_WORK INSTRUCTIONS_
Could you reproduce, from the records below, everything from the line with "blue slope A8:C9 level 2 top 8 -> none" down to the line with "none -> lime brick H4 level 1", keeping both of those lines and changing nothing?

_MATERIALS PROVIDED_
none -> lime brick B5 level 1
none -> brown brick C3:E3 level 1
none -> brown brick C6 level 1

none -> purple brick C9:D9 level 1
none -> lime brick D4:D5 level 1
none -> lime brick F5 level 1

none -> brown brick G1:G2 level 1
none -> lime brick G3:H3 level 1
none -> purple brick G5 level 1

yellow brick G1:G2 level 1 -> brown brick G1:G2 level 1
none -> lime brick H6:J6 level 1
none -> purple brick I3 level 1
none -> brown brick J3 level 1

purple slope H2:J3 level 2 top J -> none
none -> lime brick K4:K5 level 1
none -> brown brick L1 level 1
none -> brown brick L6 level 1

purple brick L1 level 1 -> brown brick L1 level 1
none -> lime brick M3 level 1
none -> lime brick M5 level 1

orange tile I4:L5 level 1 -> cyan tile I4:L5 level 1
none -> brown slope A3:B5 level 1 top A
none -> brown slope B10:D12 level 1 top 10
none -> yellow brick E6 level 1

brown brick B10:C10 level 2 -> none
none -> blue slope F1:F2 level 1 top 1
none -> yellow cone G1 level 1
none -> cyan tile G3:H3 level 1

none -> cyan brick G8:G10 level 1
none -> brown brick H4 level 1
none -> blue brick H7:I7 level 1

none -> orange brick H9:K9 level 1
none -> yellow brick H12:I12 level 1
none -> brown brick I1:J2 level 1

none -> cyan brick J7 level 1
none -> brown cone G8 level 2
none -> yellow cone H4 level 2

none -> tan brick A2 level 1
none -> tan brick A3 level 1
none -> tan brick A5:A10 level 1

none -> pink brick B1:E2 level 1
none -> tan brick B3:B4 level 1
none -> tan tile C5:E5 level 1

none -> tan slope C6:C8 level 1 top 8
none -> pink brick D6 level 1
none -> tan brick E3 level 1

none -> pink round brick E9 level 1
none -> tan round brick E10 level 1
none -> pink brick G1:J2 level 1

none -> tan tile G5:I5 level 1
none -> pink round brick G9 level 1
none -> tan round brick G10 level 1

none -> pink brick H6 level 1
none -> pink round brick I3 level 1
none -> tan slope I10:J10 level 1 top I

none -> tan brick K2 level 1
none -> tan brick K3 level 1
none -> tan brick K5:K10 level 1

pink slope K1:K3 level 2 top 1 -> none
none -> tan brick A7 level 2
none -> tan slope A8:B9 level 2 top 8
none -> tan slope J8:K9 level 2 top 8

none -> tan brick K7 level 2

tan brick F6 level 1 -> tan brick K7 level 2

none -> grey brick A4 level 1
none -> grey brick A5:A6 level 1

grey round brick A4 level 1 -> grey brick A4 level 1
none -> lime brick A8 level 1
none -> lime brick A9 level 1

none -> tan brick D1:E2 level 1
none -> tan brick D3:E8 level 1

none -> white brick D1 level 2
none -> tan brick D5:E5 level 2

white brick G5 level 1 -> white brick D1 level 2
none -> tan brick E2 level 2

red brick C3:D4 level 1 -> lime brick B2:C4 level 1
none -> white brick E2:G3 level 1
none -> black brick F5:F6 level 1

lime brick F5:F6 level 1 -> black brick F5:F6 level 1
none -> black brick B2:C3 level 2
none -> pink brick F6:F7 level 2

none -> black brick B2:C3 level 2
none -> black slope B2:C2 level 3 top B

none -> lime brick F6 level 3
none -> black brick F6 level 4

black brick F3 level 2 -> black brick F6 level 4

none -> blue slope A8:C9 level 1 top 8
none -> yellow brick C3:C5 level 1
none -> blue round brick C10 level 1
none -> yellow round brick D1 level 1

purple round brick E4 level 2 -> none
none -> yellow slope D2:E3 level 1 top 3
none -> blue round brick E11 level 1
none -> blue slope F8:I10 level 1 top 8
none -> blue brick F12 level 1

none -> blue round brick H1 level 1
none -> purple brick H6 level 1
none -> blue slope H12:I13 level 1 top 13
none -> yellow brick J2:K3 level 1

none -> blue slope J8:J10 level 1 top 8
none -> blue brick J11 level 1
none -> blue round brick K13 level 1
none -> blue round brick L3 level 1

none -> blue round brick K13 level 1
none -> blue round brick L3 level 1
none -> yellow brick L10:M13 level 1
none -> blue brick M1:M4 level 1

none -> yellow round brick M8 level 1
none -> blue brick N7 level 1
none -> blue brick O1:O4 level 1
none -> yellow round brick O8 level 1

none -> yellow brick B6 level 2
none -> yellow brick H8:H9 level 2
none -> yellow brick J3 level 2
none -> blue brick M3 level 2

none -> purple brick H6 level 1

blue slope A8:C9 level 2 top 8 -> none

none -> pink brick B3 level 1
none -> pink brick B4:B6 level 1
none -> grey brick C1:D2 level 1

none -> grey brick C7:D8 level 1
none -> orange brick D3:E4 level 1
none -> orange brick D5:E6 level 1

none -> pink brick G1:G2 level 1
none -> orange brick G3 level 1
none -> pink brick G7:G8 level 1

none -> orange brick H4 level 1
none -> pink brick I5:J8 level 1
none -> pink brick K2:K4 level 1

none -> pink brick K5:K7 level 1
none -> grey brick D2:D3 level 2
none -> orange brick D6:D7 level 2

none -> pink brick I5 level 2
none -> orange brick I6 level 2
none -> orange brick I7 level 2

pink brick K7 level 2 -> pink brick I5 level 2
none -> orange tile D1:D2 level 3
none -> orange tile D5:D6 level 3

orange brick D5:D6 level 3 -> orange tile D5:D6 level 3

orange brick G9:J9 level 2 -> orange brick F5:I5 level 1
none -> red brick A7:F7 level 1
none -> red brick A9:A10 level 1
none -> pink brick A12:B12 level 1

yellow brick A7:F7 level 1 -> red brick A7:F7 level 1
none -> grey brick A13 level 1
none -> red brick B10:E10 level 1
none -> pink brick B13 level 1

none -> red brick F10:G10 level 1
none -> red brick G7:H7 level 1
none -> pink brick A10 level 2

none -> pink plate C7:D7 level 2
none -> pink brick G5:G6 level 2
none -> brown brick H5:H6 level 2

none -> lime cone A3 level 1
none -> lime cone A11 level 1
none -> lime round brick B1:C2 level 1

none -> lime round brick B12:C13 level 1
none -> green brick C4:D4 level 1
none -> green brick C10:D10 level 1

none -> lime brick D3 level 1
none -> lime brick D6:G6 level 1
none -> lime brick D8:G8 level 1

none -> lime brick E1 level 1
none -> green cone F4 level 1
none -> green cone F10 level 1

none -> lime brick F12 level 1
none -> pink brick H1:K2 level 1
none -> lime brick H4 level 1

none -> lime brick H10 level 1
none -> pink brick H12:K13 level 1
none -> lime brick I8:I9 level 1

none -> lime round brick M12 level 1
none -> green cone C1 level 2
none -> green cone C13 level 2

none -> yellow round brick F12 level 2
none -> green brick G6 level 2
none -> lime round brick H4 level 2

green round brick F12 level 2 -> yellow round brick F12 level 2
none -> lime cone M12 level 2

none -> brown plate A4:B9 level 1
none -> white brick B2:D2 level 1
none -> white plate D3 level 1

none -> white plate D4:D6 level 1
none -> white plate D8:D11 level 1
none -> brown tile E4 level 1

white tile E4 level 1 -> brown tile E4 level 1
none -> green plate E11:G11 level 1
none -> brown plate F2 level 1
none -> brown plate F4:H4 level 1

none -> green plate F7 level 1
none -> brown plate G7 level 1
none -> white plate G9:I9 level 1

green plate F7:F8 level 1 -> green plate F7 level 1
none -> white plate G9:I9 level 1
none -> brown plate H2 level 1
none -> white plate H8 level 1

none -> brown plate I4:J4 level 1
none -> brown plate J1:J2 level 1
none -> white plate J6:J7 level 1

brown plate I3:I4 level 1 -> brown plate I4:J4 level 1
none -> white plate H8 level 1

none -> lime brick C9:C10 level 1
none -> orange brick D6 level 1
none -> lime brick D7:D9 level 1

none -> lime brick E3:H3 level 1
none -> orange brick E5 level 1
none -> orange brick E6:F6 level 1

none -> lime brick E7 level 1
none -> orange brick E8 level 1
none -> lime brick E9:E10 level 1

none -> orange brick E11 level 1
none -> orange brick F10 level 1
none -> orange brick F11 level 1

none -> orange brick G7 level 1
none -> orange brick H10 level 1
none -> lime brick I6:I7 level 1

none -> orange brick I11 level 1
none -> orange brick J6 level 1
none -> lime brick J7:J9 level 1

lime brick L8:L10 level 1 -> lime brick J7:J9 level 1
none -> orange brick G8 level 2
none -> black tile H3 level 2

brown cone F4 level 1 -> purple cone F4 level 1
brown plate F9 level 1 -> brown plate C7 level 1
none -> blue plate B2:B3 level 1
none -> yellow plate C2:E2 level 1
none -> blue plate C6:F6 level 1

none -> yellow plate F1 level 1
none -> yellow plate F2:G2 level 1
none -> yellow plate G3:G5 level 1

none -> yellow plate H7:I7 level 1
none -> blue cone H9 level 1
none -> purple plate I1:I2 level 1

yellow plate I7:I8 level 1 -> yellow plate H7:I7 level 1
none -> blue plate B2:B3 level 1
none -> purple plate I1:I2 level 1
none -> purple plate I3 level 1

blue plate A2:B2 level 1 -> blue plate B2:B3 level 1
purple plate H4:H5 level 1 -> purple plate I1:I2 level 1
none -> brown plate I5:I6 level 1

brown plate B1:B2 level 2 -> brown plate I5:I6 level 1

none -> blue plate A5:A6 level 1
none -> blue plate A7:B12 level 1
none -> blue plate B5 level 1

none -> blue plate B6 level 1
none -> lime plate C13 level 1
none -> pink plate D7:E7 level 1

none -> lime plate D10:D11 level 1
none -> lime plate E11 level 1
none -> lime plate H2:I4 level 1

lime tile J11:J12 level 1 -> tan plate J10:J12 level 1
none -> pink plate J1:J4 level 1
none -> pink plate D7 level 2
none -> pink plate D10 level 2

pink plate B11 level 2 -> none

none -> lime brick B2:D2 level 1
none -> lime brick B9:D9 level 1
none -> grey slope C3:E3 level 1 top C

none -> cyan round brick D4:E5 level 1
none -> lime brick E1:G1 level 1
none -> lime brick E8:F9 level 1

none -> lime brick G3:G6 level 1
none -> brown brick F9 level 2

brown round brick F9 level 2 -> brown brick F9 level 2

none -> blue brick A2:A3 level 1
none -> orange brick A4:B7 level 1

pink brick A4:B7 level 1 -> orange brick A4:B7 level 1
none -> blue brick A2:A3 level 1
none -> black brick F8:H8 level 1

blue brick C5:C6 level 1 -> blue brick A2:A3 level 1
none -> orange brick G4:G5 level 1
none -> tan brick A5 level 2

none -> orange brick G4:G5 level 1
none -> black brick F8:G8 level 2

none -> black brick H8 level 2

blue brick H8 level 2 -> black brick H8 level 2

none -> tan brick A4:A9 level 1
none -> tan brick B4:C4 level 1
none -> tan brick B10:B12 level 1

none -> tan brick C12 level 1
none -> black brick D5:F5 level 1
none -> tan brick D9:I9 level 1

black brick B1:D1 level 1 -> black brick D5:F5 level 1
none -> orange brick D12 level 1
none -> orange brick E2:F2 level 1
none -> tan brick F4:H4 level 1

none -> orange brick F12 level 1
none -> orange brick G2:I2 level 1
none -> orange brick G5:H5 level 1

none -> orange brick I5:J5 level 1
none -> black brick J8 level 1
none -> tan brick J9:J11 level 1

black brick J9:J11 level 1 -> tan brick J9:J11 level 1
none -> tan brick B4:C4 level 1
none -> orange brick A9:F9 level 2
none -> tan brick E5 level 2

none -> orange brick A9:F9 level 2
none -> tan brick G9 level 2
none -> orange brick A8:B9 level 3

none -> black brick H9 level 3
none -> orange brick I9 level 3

_TASK RESULT_
blue slope A8:C9 level 2 top 8 -> none

none -> pink brick B3 level 1
none -> pink brick B4:B6 level 1
none -> grey brick C1:D2 level 1

none -> grey brick C7:D8 level 1
none -> orange brick D3:E4 level 1
none -> orange brick D5:E6 level 1

none -> pink brick G1:G2 level 1
none -> orange brick G3 level 1
none -> pink brick G7:G8 level 1

none -> orange brick H4 level 1
none -> pink brick I5:J8 level 1
none -> pink brick K2:K4 level 1

none -> pink brick K5:K7 level 1
none -> grey brick D2:D3 level 2
none -> orange brick D6:D7 level 2

none -> pink brick I5 level 2
none -> orange brick I6 level 2
none -> orange brick I7 level 2

pink brick K7 level 2 -> pink brick I5 level 2
none -> orange tile D1:D2 level 3
none -> orange tile D5:D6 level 3

orange brick D5:D6 level 3 -> orange tile D5:D6 level 3

orange brick G9:J9 level 2 -> orange brick F5:I5 level 1
none -> red brick A7:F7 level 1
none -> red brick A9:A10 level 1
none -> pink brick A12:B12 level 1

yellow brick A7:F7 level 1 -> red brick A7:F7 level 1
none -> grey brick A13 level 1
none -> red brick B10:E10 level 1
none -> pink brick B13 level 1

none -> red brick F10:G10 level 1
none -> red brick G7:H7 level 1
none -> pink brick A10 level 2

none -> pink plate C7:D7 level 2
none -> pink brick G5:G6 level 2
none -> brown brick H5:H6 level 2

none -> lime cone A3 level 1
none -> lime cone A11 level 1
none -> lime round brick B1:C2 level 1

none -> lime round brick B12:C13 level 1
none -> green brick C4:D4 level 1
none -> green brick C10:D10 level 1

none -> lime brick D3 level 1
none -> lime brick D6:G6 level 1
none -> lime brick D8:G8 level 1

none -> lime brick E1 level 1
none -> green cone F4 level 1
none -> green cone F10 level 1

none -> lime brick F12 level 1
none -> pink brick H1:K2 level 1
none -> lime brick H4 level 1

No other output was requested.